• _Data records_:
§ §
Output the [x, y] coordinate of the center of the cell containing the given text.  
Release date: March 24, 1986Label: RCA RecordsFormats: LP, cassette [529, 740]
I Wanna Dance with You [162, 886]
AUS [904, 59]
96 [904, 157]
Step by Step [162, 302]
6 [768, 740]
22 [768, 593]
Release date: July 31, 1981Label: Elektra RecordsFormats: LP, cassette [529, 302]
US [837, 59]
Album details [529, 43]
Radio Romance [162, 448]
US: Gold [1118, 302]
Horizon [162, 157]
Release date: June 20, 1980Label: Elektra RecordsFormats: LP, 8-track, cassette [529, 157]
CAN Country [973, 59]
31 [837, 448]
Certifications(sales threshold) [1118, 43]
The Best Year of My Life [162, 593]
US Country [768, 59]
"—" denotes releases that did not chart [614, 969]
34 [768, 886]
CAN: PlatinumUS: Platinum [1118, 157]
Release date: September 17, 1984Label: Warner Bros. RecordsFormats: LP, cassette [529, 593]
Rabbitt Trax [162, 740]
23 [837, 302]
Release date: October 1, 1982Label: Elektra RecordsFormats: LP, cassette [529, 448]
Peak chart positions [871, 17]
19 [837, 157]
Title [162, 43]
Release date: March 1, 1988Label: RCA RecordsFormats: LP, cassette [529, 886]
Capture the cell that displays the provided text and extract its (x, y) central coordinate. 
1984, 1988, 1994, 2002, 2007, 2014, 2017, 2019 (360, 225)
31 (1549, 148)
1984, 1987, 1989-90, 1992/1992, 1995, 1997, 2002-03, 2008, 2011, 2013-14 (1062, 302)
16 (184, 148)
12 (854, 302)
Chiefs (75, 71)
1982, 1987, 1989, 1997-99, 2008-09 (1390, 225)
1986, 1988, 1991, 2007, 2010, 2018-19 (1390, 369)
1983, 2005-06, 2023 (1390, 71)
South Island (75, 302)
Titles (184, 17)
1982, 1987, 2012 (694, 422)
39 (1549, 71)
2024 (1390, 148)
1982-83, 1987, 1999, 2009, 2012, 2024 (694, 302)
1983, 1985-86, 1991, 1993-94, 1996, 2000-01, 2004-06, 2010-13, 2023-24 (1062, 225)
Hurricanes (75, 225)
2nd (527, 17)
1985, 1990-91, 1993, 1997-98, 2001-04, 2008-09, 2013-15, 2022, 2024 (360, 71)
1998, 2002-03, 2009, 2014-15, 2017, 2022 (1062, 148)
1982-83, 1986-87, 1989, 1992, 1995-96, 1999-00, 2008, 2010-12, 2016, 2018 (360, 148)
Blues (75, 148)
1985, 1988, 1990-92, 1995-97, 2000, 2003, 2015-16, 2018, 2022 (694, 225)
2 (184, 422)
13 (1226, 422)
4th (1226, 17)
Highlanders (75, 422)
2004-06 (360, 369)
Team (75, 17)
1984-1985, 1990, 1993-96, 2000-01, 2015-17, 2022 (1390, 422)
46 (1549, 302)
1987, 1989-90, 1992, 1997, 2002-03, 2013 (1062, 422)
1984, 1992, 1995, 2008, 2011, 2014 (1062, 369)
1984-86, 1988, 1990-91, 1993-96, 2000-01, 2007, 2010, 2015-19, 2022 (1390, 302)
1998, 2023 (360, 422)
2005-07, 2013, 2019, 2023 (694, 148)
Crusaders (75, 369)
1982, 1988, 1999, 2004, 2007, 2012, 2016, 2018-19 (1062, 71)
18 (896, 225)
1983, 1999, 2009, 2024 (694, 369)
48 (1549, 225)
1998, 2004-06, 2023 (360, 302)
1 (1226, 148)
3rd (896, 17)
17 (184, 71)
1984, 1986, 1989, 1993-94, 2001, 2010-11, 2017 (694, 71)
§ §
• _Task details_:
Copy all the rows above word for word, one line at a time and in the same order.

• _Written response_:
Output the [x, y] coordinate of the center of the cell containing the given text.  
Release date: March 24, 1986Label: RCA RecordsFormats: LP, cassette [529, 740]
I Wanna Dance with You [162, 886]
AUS [904, 59]
96 [904, 157]
Step by Step [162, 302]
6 [768, 740]
22 [768, 593]
Release date: July 31, 1981Label: Elektra RecordsFormats: LP, cassette [529, 302]
US [837, 59]
Album details [529, 43]
Radio Romance [162, 448]
US: Gold [1118, 302]
Horizon [162, 157]
Release date: June 20, 1980Label: Elektra RecordsFormats: LP, 8-track, cassette [529, 157]
CAN Country [973, 59]
31 [837, 448]
Certifications(sales threshold) [1118, 43]
The Best Year of My Life [162, 593]
US Country [768, 59]
"—" denotes releases that did not chart [614, 969]
34 [768, 886]
CAN: PlatinumUS: Platinum [1118, 157]
Release date: September 17, 1984Label: Warner Bros. RecordsFormats: LP, cassette [529, 593]
Rabbitt Trax [162, 740]
23 [837, 302]
Release date: October 1, 1982Label: Elektra RecordsFormats: LP, cassette [529, 448]
Peak chart positions [871, 17]
19 [837, 157]
Title [162, 43]
Release date: March 1, 1988Label: RCA RecordsFormats: LP, cassette [529, 886]
Capture the cell that displays the provided text and extract its (x, y) central coordinate. 
1984, 1988, 1994, 2002, 2007, 2014, 2017, 2019 (360, 225)
31 (1549, 148)
1984, 1987, 1989-90, 1992/1992, 1995, 1997, 2002-03, 2008, 2011, 2013-14 (1062, 302)
16 (184, 148)
12 (854, 302)
Chiefs (75, 71)
1982, 1987, 1989, 1997-99, 2008-09 (1390, 225)
1986, 1988, 1991, 2007, 2010, 2018-19 (1390, 369)
1983, 2005-06, 2023 (1390, 71)
South Island (75, 302)
Titles (184, 17)
1982, 1987, 2012 (694, 422)
39 (1549, 71)
2024 (1390, 148)
1982-83, 1987, 1999, 2009, 2012, 2024 (694, 302)
1983, 1985-86, 1991, 1993-94, 1996, 2000-01, 2004-06, 2010-13, 2023-24 (1062, 225)
Hurricanes (75, 225)
2nd (527, 17)
1985, 1990-91, 1993, 1997-98, 2001-04, 2008-09, 2013-15, 2022, 2024 (360, 71)
1998, 2002-03, 2009, 2014-15, 2017, 2022 (1062, 148)
1982-83, 1986-87, 1989, 1992, 1995-96, 1999-00, 2008, 2010-12, 2016, 2018 (360, 148)
Blues (75, 148)
1985, 1988, 1990-92, 1995-97, 2000, 2003, 2015-16, 2018, 2022 (694, 225)
2 (184, 422)
13 (1226, 422)
4th (1226, 17)
Highlanders (75, 422)
2004-06 (360, 369)
Team (75, 17)
1984-1985, 1990, 1993-96, 2000-01, 2015-17, 2022 (1390, 422)
46 (1549, 302)
1987, 1989-90, 1992, 1997, 2002-03, 2013 (1062, 422)
1984, 1992, 1995, 2008, 2011, 2014 (1062, 369)
1984-86, 1988, 1990-91, 1993-96, 2000-01, 2007, 2010, 2015-19, 2022 (1390, 302)
1998, 2023 (360, 422)
2005-07, 2013, 2019, 2023 (694, 148)
Crusaders (75, 369)
1982, 1988, 1999, 2004, 2007, 2012, 2016, 2018-19 (1062, 71)
18 (896, 225)
1983, 1999, 2009, 2024 (694, 369)
48 (1549, 225)
1998, 2004-06, 2023 (360, 302)
1 (1226, 148)
3rd (896, 17)
17 (184, 71)
1984, 1986, 1989, 1993-94, 2001, 2010-11, 2017 (694, 71)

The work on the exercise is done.